Directions for this task: Can you copy the whole listing below word for word, keeping every line as it stands?

Task input:
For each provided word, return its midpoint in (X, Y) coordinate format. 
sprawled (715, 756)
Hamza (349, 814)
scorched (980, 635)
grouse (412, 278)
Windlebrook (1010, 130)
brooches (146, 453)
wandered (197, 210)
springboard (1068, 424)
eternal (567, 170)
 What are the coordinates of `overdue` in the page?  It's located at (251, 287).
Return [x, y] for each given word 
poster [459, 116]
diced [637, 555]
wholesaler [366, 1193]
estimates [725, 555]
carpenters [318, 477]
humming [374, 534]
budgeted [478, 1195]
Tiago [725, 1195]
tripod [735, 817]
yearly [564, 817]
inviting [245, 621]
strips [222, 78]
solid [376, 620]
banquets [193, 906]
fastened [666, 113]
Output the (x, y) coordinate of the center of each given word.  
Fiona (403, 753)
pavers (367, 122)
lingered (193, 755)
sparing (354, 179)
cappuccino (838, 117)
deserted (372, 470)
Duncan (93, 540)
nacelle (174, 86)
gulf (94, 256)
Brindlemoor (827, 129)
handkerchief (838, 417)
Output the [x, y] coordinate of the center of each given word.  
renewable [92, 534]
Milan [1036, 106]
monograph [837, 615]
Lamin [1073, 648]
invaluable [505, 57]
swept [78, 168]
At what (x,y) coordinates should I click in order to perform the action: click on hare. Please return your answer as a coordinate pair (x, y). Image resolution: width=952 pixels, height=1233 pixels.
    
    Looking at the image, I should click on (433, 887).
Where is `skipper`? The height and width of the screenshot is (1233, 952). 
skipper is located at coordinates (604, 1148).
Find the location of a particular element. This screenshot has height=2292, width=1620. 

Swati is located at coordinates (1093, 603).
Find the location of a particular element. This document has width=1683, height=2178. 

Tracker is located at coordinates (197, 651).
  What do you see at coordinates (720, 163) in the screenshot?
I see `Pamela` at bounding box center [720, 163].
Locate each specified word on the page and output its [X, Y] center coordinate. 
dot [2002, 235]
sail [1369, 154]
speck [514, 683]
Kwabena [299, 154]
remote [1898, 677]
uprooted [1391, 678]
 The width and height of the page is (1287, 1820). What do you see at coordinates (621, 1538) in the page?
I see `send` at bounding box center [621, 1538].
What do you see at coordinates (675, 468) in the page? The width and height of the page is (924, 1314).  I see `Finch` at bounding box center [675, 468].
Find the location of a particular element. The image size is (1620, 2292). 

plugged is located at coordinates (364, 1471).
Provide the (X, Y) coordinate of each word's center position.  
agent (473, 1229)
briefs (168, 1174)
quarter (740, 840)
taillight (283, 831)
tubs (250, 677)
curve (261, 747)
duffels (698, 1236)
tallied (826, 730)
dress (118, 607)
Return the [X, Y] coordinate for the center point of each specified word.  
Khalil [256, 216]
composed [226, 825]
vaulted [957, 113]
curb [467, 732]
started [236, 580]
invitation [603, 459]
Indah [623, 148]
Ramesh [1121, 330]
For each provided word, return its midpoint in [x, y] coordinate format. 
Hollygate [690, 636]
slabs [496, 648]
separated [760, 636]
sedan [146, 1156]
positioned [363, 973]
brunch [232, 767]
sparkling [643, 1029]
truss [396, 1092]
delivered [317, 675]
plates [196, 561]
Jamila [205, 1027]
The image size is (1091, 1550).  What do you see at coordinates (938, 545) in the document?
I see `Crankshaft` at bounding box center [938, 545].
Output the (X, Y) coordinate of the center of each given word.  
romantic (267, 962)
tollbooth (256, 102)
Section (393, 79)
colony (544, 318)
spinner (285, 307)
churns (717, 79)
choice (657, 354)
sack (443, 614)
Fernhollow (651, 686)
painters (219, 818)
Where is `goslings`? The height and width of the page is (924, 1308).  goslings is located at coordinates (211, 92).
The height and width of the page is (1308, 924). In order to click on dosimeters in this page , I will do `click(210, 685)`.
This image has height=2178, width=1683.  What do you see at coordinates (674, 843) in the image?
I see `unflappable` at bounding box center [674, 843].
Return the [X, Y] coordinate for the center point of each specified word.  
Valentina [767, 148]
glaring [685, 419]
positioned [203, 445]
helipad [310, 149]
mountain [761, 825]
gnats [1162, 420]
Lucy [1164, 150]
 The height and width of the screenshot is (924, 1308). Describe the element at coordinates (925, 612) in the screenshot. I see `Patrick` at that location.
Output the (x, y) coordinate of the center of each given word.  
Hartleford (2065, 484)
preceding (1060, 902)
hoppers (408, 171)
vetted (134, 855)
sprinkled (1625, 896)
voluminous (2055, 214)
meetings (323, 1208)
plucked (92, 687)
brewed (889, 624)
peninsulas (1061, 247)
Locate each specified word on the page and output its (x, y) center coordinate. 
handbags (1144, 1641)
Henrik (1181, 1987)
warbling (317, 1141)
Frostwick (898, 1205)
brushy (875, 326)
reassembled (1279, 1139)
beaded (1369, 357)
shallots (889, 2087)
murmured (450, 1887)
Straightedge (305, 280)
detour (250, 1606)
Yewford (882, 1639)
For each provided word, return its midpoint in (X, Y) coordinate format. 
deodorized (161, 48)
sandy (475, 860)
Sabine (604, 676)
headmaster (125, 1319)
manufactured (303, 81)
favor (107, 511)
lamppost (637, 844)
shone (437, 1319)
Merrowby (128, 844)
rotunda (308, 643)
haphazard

Answer to the problem:
For each provided word, return its midpoint in (X, Y) coordinate format. 
sprawled (715, 756)
Hamza (349, 814)
scorched (980, 635)
grouse (412, 278)
Windlebrook (1010, 130)
brooches (146, 453)
wandered (197, 210)
springboard (1068, 424)
eternal (567, 170)
 What are the coordinates of `overdue` in the page?  It's located at (251, 287).
Return [x, y] for each given word 
poster [459, 116]
diced [637, 555]
wholesaler [366, 1193]
estimates [725, 555]
carpenters [318, 477]
humming [374, 534]
budgeted [478, 1195]
Tiago [725, 1195]
tripod [735, 817]
yearly [564, 817]
inviting [245, 621]
strips [222, 78]
solid [376, 620]
banquets [193, 906]
fastened [666, 113]
Output the (x, y) coordinate of the center of each given word.  
Fiona (403, 753)
pavers (367, 122)
lingered (193, 755)
sparing (354, 179)
cappuccino (838, 117)
deserted (372, 470)
Duncan (93, 540)
nacelle (174, 86)
gulf (94, 256)
Brindlemoor (827, 129)
handkerchief (838, 417)
Output the [x, y] coordinate of the center of each given word.  
renewable [92, 534]
Milan [1036, 106]
monograph [837, 615]
Lamin [1073, 648]
invaluable [505, 57]
swept [78, 168]
At what (x,y) coordinates should I click in order to perform the action: click on hare. Please return your answer as a coordinate pair (x, y). Image resolution: width=952 pixels, height=1233 pixels.
    
    Looking at the image, I should click on (433, 887).
Where is `skipper`? The height and width of the screenshot is (1233, 952). 
skipper is located at coordinates (604, 1148).
Find the location of a particular element. This screenshot has height=2292, width=1620. 

Swati is located at coordinates (1093, 603).
Find the location of a particular element. This document has width=1683, height=2178. 

Tracker is located at coordinates (197, 651).
  What do you see at coordinates (720, 163) in the screenshot?
I see `Pamela` at bounding box center [720, 163].
Locate each specified word on the page and output its [X, Y] center coordinate. 
dot [2002, 235]
sail [1369, 154]
speck [514, 683]
Kwabena [299, 154]
remote [1898, 677]
uprooted [1391, 678]
 The width and height of the page is (1287, 1820). What do you see at coordinates (621, 1538) in the page?
I see `send` at bounding box center [621, 1538].
What do you see at coordinates (675, 468) in the page? The width and height of the page is (924, 1314).  I see `Finch` at bounding box center [675, 468].
Find the location of a particular element. The image size is (1620, 2292). 

plugged is located at coordinates (364, 1471).
Provide the (X, Y) coordinate of each word's center position.  
agent (473, 1229)
briefs (168, 1174)
quarter (740, 840)
taillight (283, 831)
tubs (250, 677)
curve (261, 747)
duffels (698, 1236)
tallied (826, 730)
dress (118, 607)
Return the [X, Y] coordinate for the center point of each specified word.  
Khalil [256, 216]
composed [226, 825]
vaulted [957, 113]
curb [467, 732]
started [236, 580]
invitation [603, 459]
Indah [623, 148]
Ramesh [1121, 330]
For each provided word, return its midpoint in [x, y] coordinate format. 
Hollygate [690, 636]
slabs [496, 648]
separated [760, 636]
sedan [146, 1156]
positioned [363, 973]
brunch [232, 767]
sparkling [643, 1029]
truss [396, 1092]
delivered [317, 675]
plates [196, 561]
Jamila [205, 1027]
The image size is (1091, 1550).  What do you see at coordinates (938, 545) in the document?
I see `Crankshaft` at bounding box center [938, 545].
Output the (X, Y) coordinate of the center of each given word.  
romantic (267, 962)
tollbooth (256, 102)
Section (393, 79)
colony (544, 318)
spinner (285, 307)
churns (717, 79)
choice (657, 354)
sack (443, 614)
Fernhollow (651, 686)
painters (219, 818)
Where is `goslings`? The height and width of the page is (924, 1308).  goslings is located at coordinates (211, 92).
The height and width of the page is (1308, 924). In order to click on dosimeters in this page , I will do `click(210, 685)`.
This image has height=2178, width=1683.  What do you see at coordinates (674, 843) in the image?
I see `unflappable` at bounding box center [674, 843].
Return the [X, Y] coordinate for the center point of each specified word.  
Valentina [767, 148]
glaring [685, 419]
positioned [203, 445]
helipad [310, 149]
mountain [761, 825]
gnats [1162, 420]
Lucy [1164, 150]
 The height and width of the screenshot is (924, 1308). Describe the element at coordinates (925, 612) in the screenshot. I see `Patrick` at that location.
Output the (x, y) coordinate of the center of each given word.  
Hartleford (2065, 484)
preceding (1060, 902)
hoppers (408, 171)
vetted (134, 855)
sprinkled (1625, 896)
voluminous (2055, 214)
meetings (323, 1208)
plucked (92, 687)
brewed (889, 624)
peninsulas (1061, 247)
Locate each specified word on the page and output its (x, y) center coordinate. 
handbags (1144, 1641)
Henrik (1181, 1987)
warbling (317, 1141)
Frostwick (898, 1205)
brushy (875, 326)
reassembled (1279, 1139)
beaded (1369, 357)
shallots (889, 2087)
murmured (450, 1887)
Straightedge (305, 280)
detour (250, 1606)
Yewford (882, 1639)
For each provided word, return its midpoint in (X, Y) coordinate format. 
deodorized (161, 48)
sandy (475, 860)
Sabine (604, 676)
headmaster (125, 1319)
manufactured (303, 81)
favor (107, 511)
lamppost (637, 844)
shone (437, 1319)
Merrowby (128, 844)
rotunda (308, 643)
haphazard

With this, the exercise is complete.